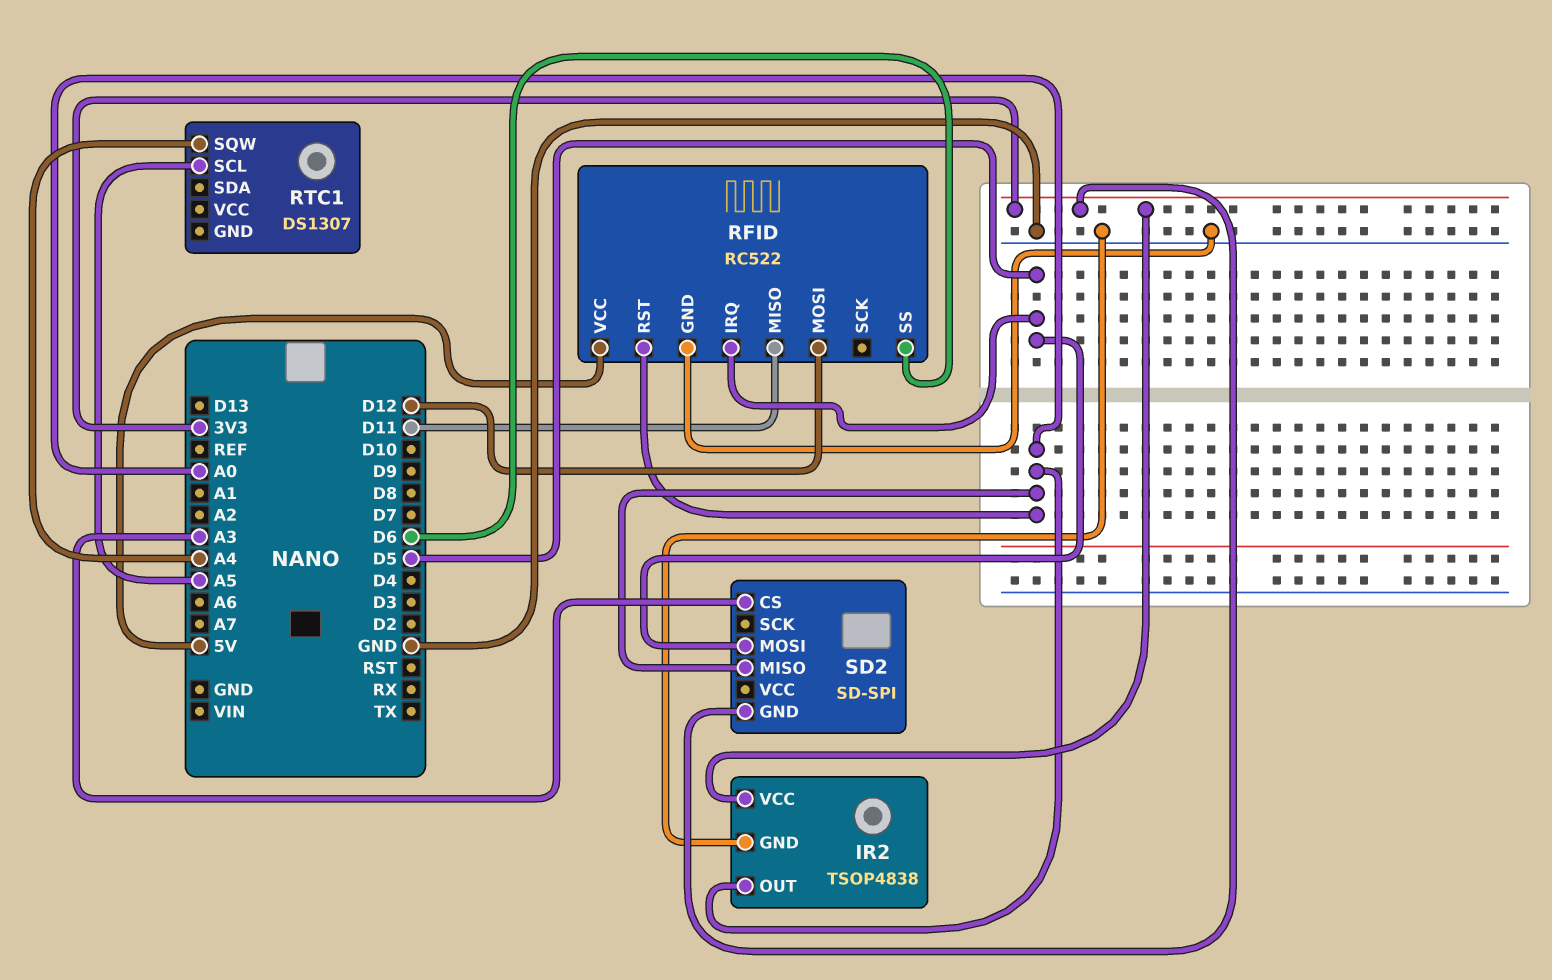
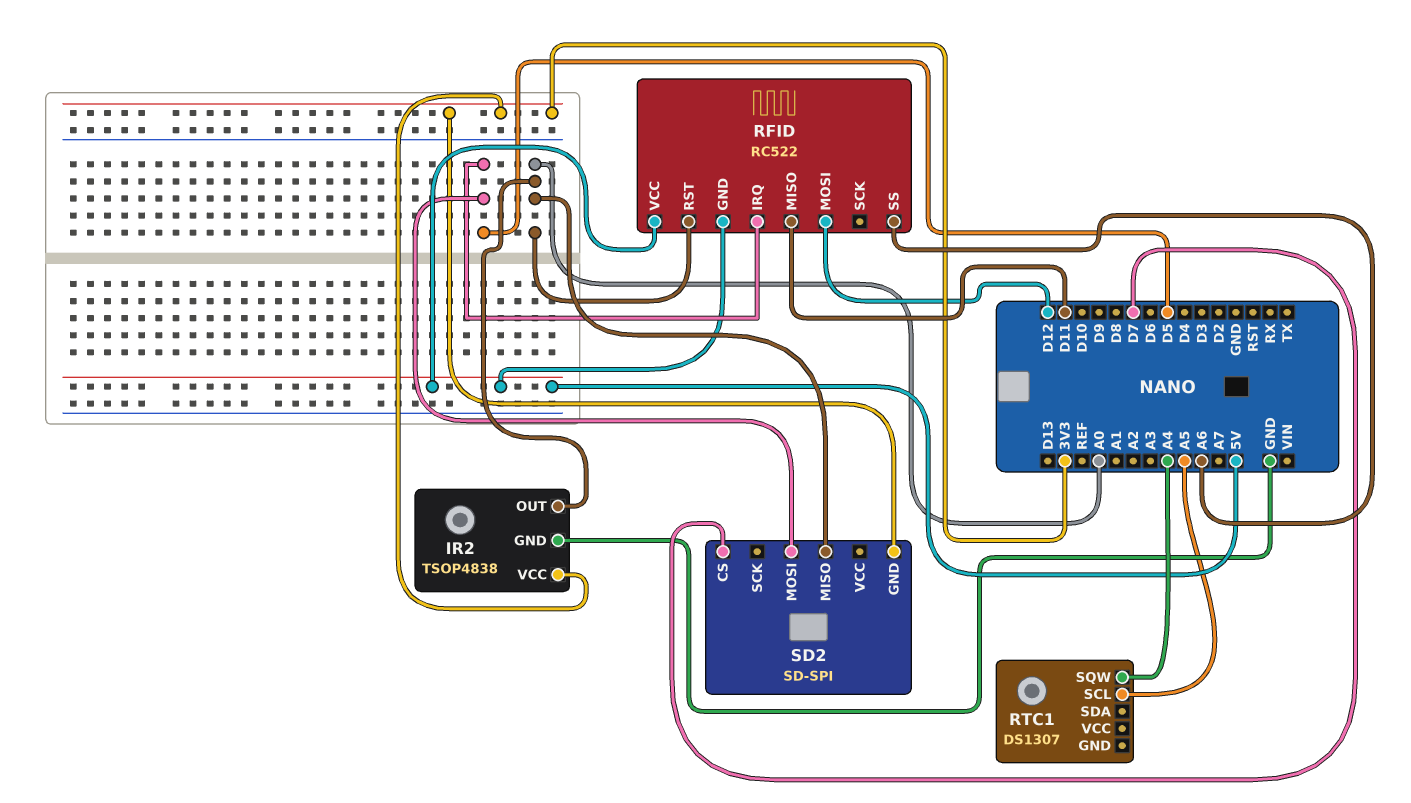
RFID pin GND: GND -> 5V
RFID pin SS: D6 -> A6
SD2 pin CS: A3 -> D7

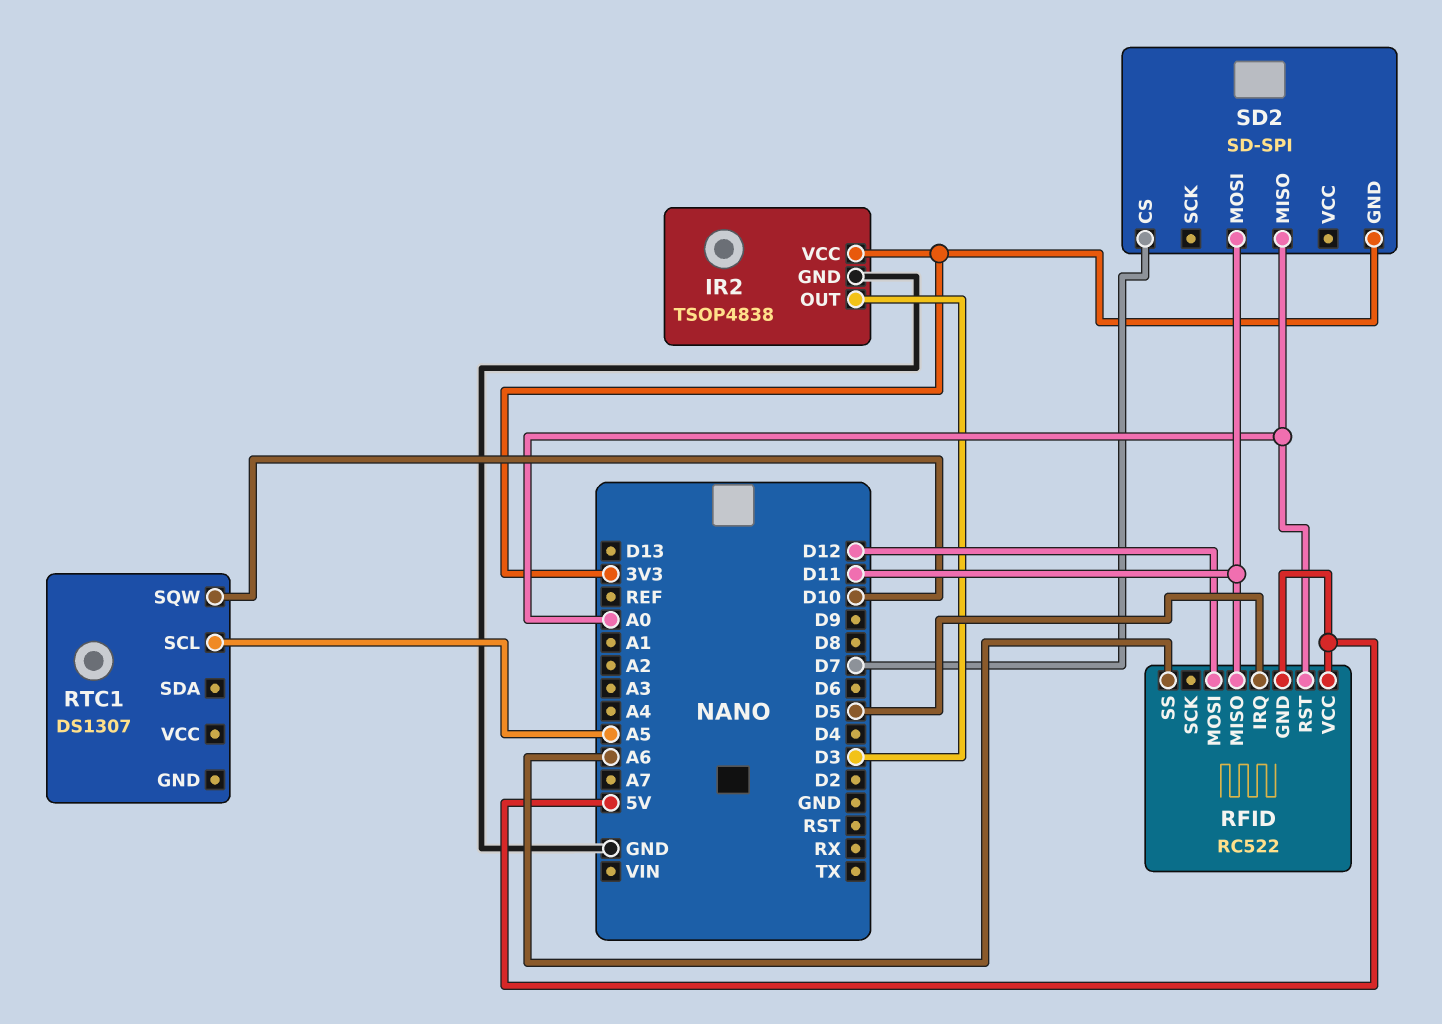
IR2 pin OUT: A0 -> D3
RTC1 pin SQW: A4 -> D10
SD2 pin MOSI: D5 -> D11

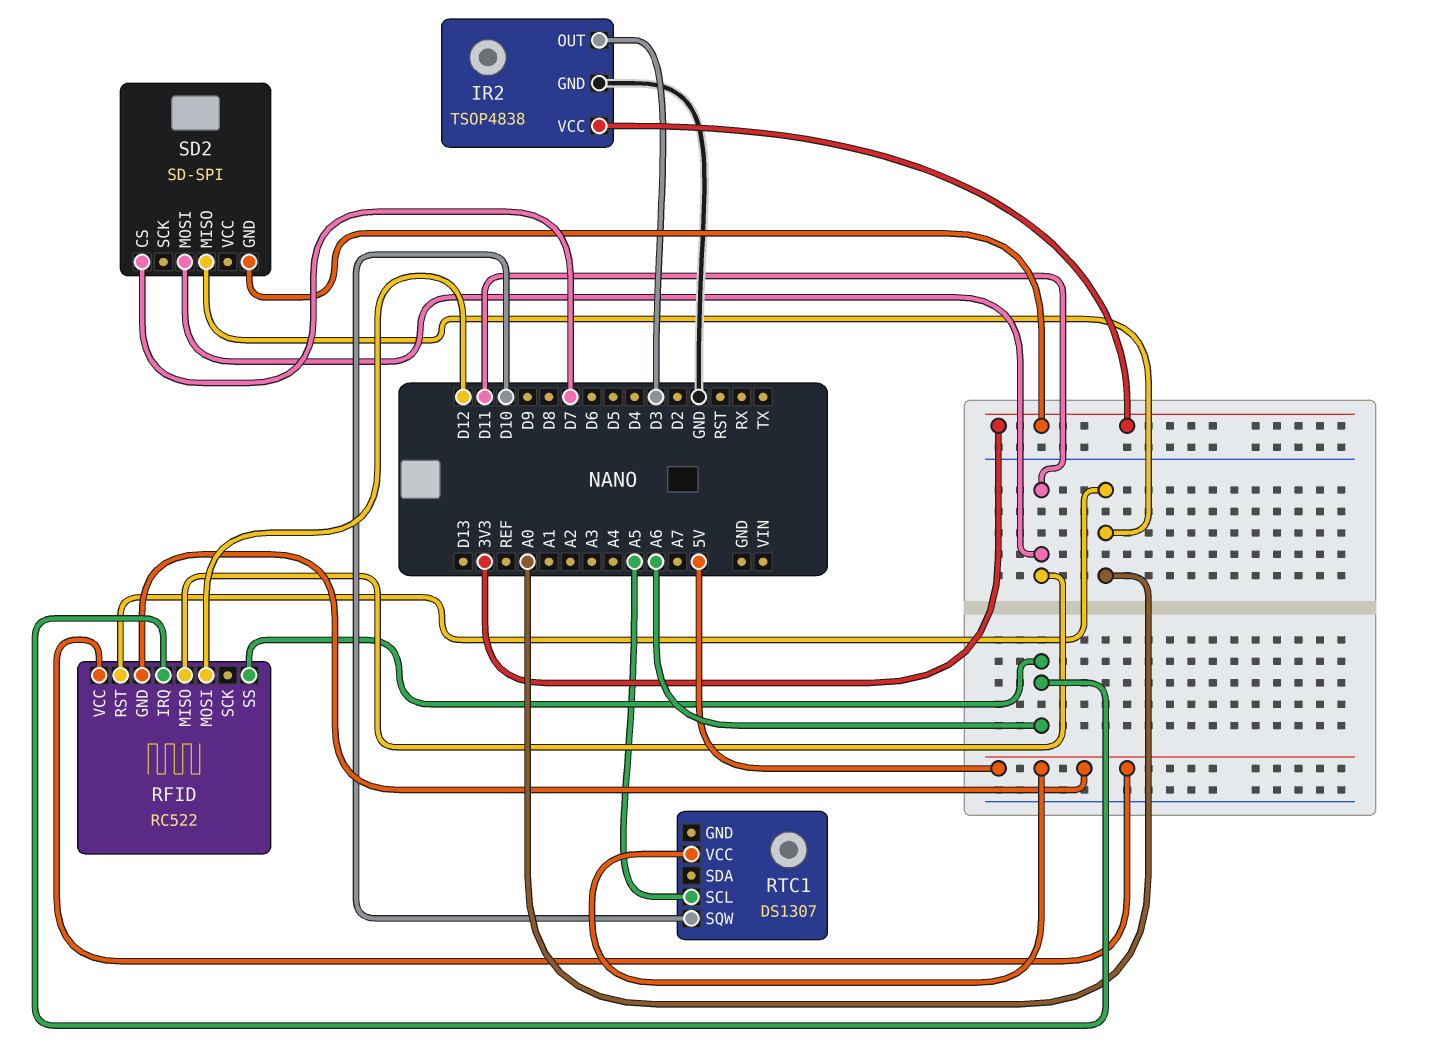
RFID pin IRQ: D5 -> A6
RTC1 pin VCC: none -> 5V

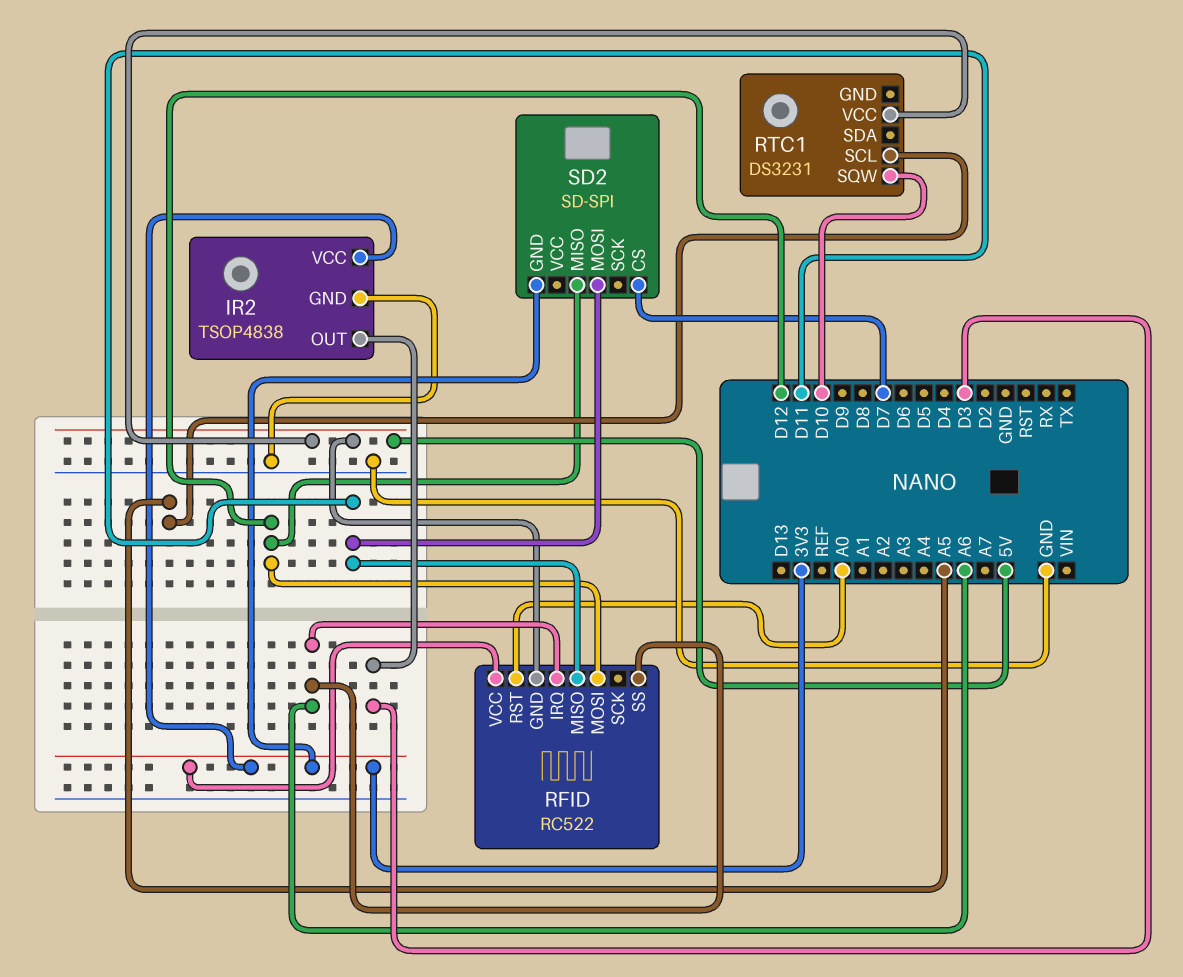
RFID pin VCC: 5V -> 3V3
RTC1: DS1307 -> DS3231
SD2 pin MISO: A0 -> D12

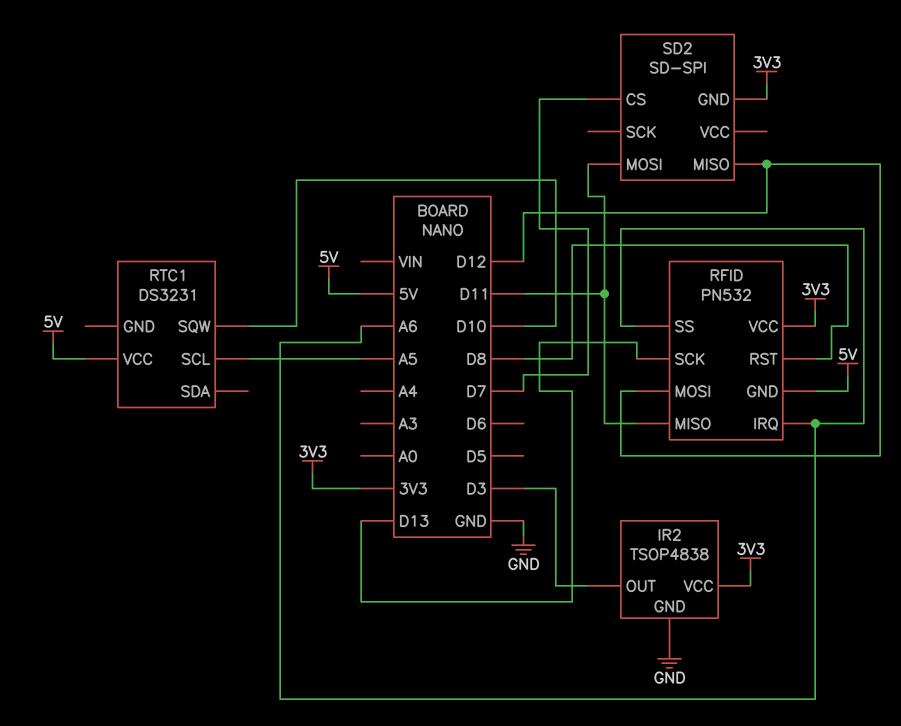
RFID: RC522 -> PN532
RFID pin RST: A0 -> D8
RFID pin SCK: none -> D13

____

Aim of the task ->
Collect the lines of the data that carry the word "RFID".

Answer below ->
RFID pin GND: GND -> 5V
RFID pin SS: D6 -> A6
RFID pin IRQ: D5 -> A6
RFID pin VCC: 5V -> 3V3
RFID: RC522 -> PN532
RFID pin RST: A0 -> D8
RFID pin SCK: none -> D13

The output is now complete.